* [Provided records]
-- Opening Marker --

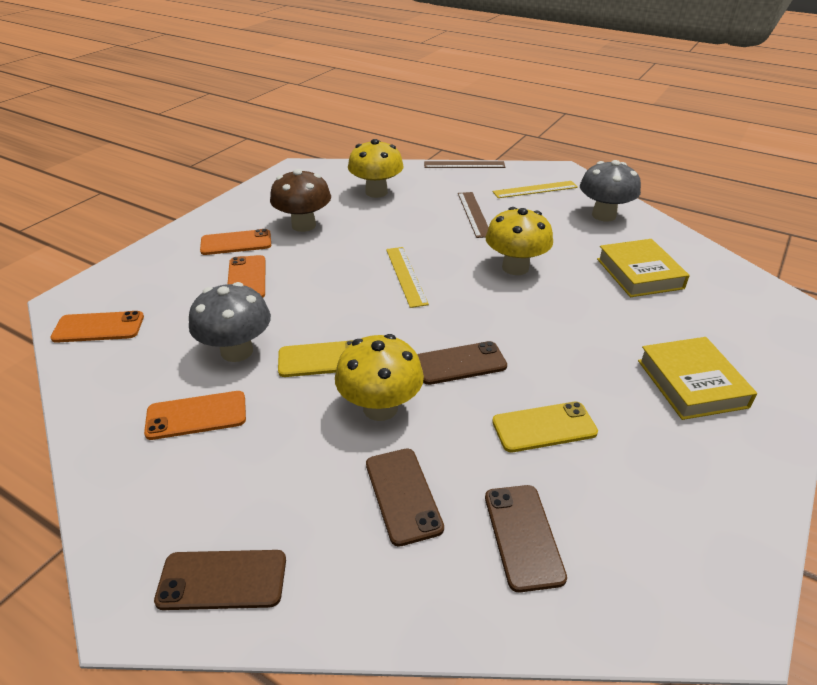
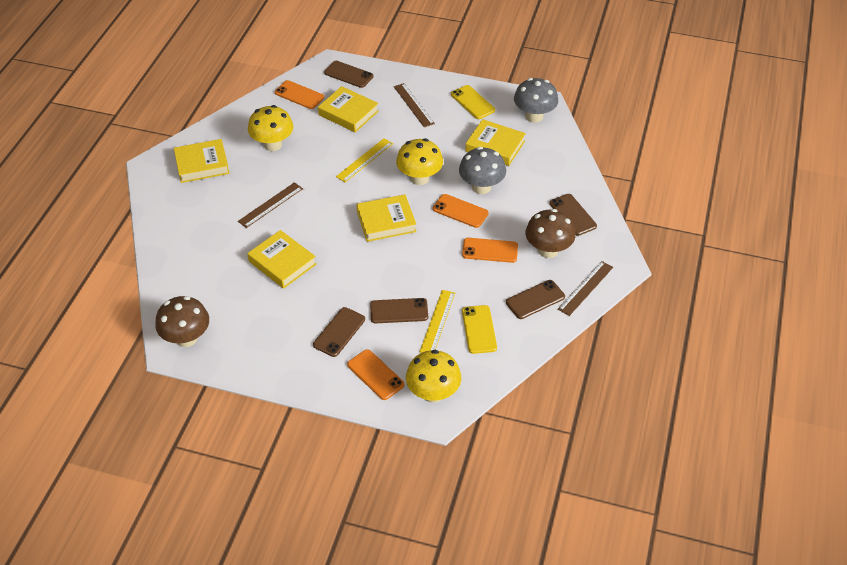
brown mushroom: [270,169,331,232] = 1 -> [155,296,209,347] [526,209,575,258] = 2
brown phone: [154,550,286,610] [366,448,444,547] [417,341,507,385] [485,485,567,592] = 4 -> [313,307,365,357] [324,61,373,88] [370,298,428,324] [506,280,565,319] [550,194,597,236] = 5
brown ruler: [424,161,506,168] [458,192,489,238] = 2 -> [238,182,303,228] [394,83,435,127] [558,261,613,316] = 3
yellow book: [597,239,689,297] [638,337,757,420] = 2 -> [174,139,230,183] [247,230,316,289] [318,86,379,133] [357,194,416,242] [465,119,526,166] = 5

-- Closing Marker --
-- Opening Marker --

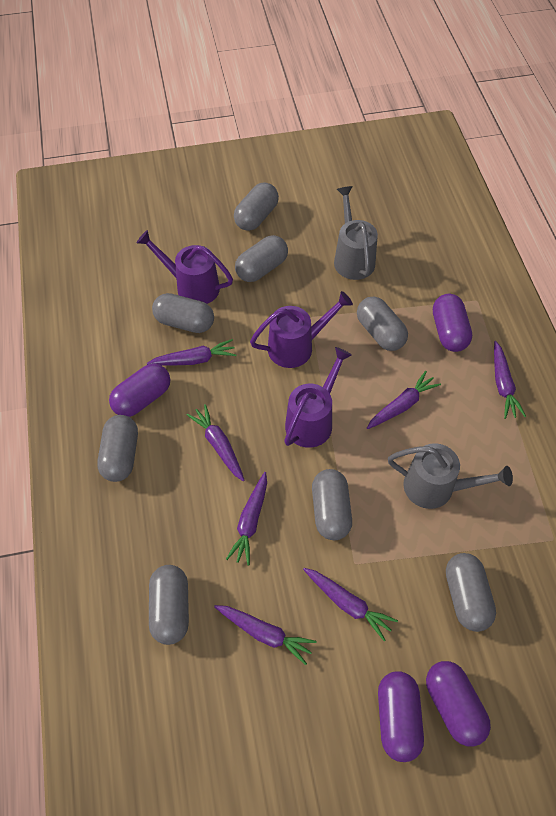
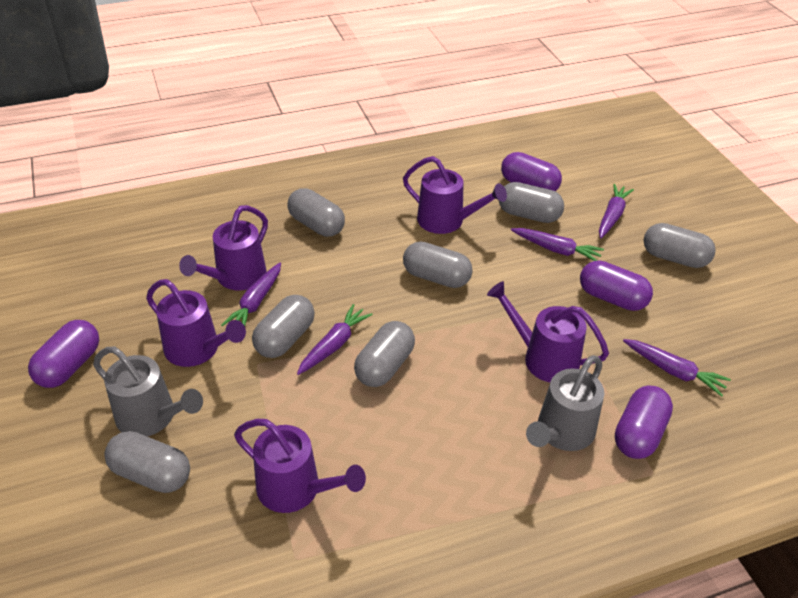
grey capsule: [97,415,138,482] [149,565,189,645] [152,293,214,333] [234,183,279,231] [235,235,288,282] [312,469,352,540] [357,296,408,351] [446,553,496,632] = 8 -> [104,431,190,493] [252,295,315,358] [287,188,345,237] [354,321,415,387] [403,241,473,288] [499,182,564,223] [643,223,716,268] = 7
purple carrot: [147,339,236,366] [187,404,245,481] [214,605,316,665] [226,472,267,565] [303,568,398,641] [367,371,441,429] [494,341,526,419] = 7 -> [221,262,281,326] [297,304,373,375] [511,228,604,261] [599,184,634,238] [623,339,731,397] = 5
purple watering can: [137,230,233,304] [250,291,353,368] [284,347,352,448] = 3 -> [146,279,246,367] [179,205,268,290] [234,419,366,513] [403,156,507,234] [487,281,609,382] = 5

-- Closing Marker --
-- Opening Marker --

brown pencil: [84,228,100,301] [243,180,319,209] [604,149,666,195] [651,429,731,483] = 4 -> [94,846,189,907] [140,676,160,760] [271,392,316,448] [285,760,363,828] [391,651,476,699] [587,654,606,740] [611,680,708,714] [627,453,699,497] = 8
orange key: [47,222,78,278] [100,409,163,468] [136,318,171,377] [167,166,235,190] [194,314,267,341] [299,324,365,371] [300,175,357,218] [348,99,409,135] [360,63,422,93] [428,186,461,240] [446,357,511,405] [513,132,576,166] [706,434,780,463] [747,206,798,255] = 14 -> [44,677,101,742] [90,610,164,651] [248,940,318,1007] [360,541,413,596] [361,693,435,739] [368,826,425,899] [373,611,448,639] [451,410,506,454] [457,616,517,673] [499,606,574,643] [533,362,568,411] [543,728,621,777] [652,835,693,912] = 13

-- Closing Marker --

* [What is being asked]
Retype only this portion of the data above: the line containing "brown mushroom: [270,169,331,232]", the line containing "yellow book: [597,239,689,297]", and all lines between them, exactly.

* [Task response]
brown mushroom: [270,169,331,232] = 1 -> [155,296,209,347] [526,209,575,258] = 2
brown phone: [154,550,286,610] [366,448,444,547] [417,341,507,385] [485,485,567,592] = 4 -> [313,307,365,357] [324,61,373,88] [370,298,428,324] [506,280,565,319] [550,194,597,236] = 5
brown ruler: [424,161,506,168] [458,192,489,238] = 2 -> [238,182,303,228] [394,83,435,127] [558,261,613,316] = 3
yellow book: [597,239,689,297] [638,337,757,420] = 2 -> [174,139,230,183] [247,230,316,289] [318,86,379,133] [357,194,416,242] [465,119,526,166] = 5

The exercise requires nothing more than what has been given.